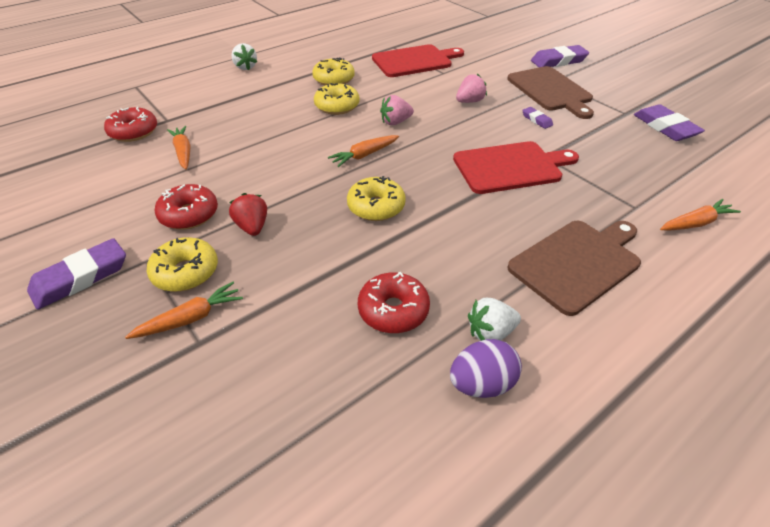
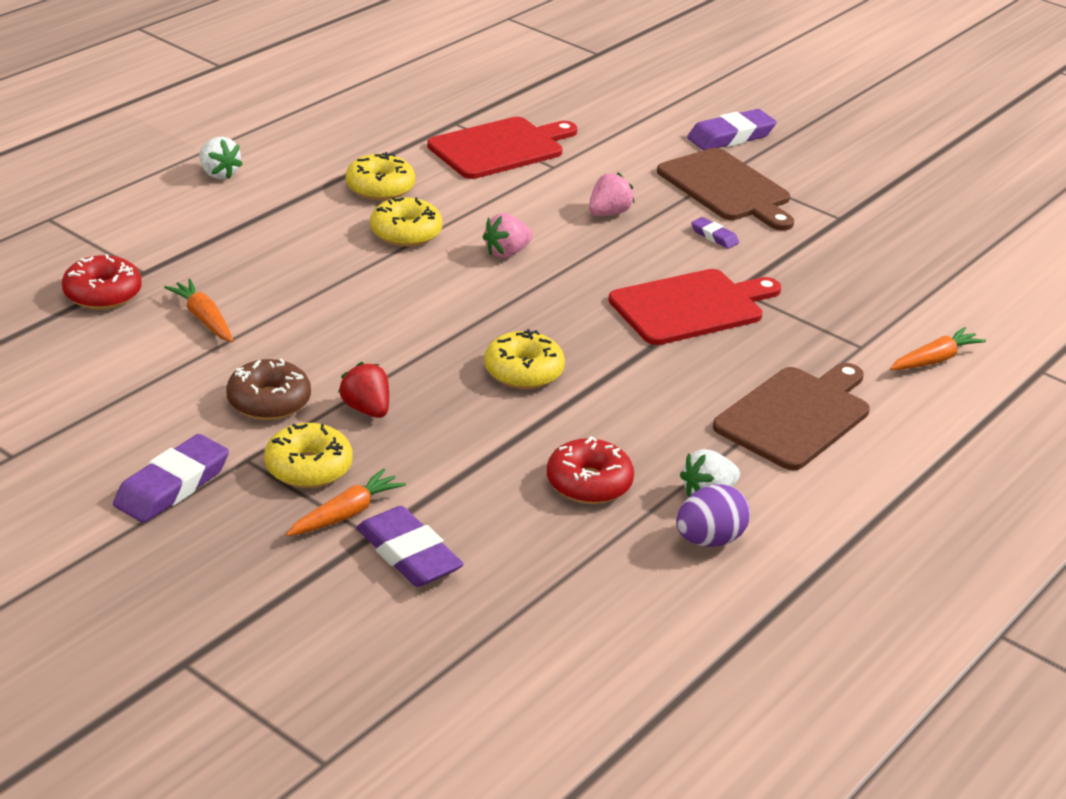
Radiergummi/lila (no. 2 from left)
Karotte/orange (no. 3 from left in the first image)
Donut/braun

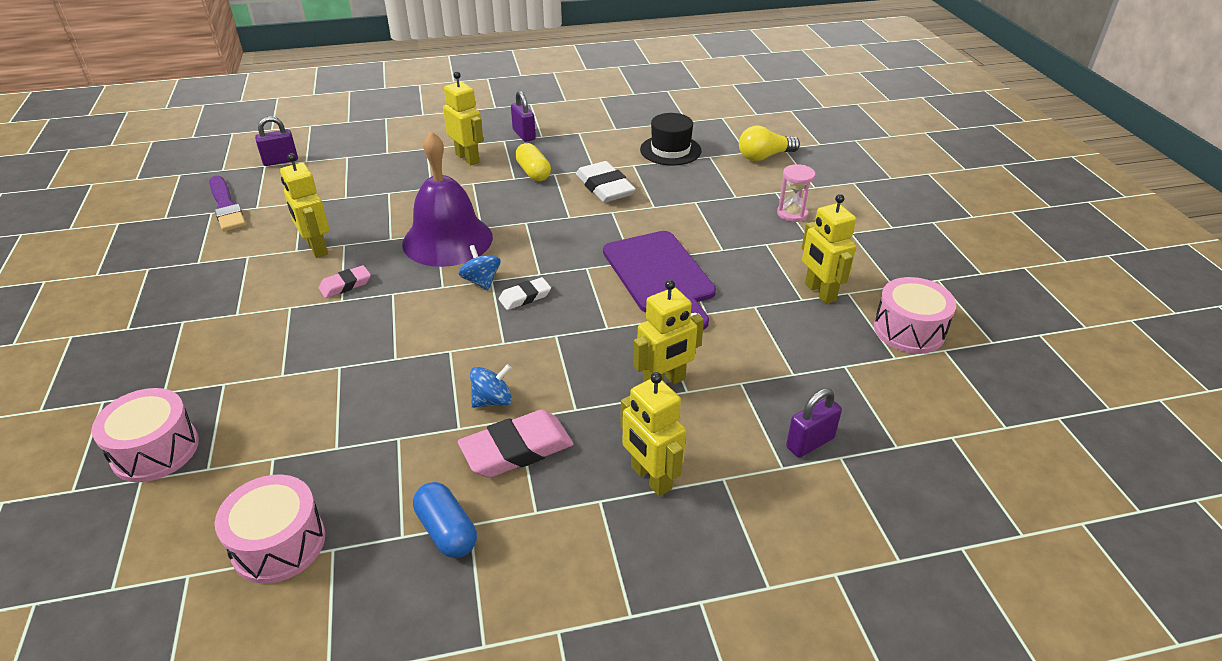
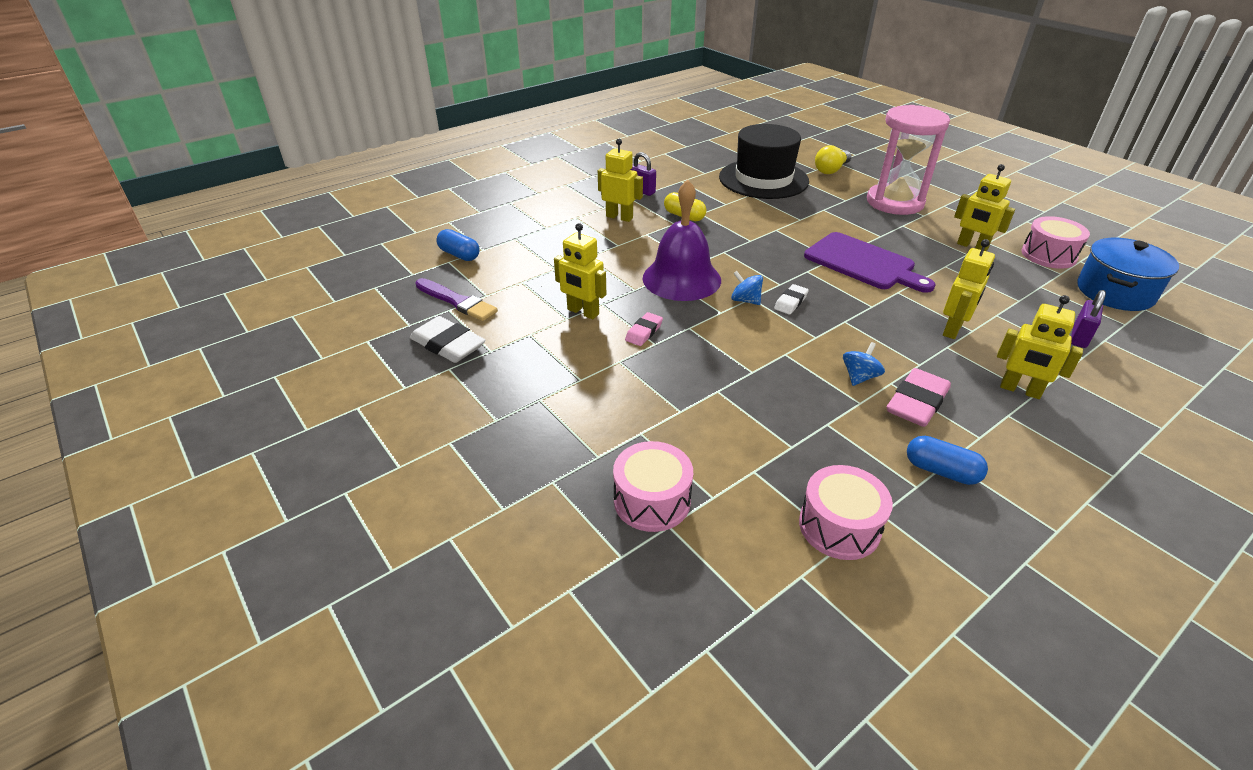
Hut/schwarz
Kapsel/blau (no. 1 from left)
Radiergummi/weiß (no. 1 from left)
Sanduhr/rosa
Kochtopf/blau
———
YOUR TASK:
Produce an exact reprint of the entries, dropping the images.

YOUR SOLUTION:
Radiergummi/lila (no. 2 from left)
Karotte/orange (no. 3 from left in the first image)
Donut/braun

Hut/schwarz
Kapsel/blau (no. 1 from left)
Radiergummi/weiß (no. 1 from left)
Sanduhr/rosa
Kochtopf/blau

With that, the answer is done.